WORK ORDER
In the lines below, look for "white". Copy each line where it appears.

### TASK DATA ###

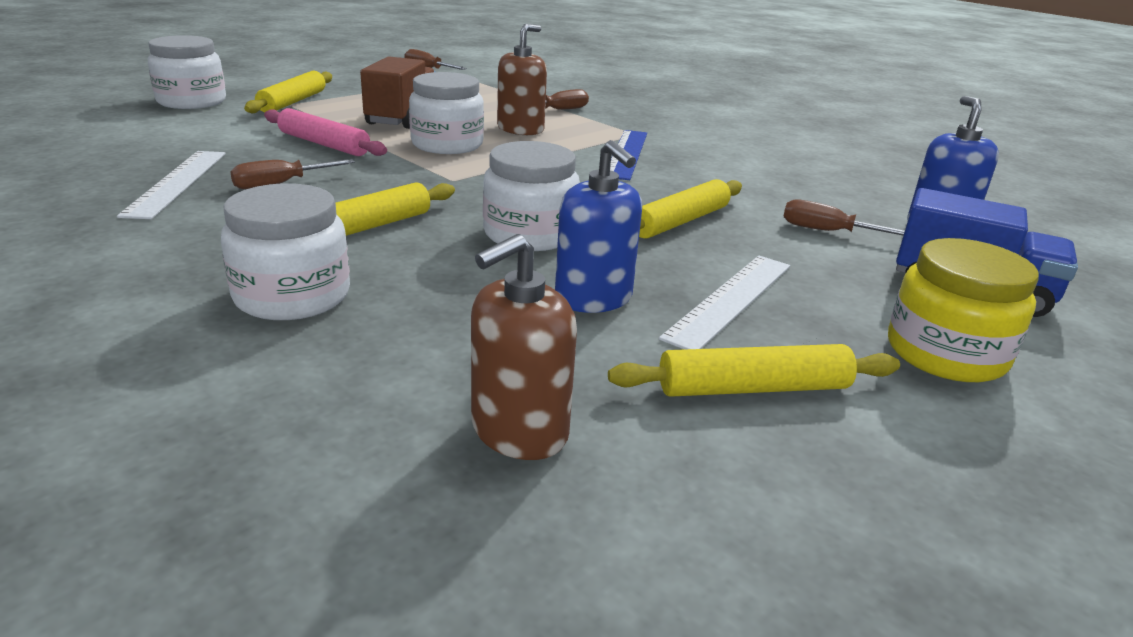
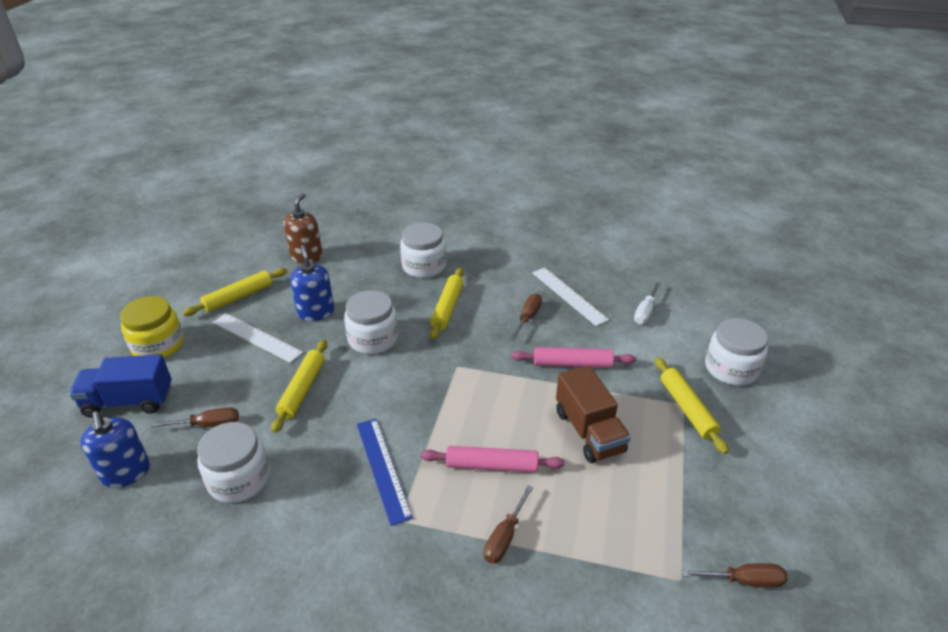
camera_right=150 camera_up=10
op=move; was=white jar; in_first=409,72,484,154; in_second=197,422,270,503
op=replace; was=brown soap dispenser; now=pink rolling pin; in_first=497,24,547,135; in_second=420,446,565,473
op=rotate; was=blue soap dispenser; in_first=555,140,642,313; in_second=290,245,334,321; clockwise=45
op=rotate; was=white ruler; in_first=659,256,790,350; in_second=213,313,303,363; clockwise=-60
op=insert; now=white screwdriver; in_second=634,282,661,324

###

TASK ANSWER
op=move; was=white jar; in_first=409,72,484,154; in_second=197,422,270,503
op=rotate; was=white ruler; in_first=659,256,790,350; in_second=213,313,303,363; clockwise=-60
op=insert; now=white screwdriver; in_second=634,282,661,324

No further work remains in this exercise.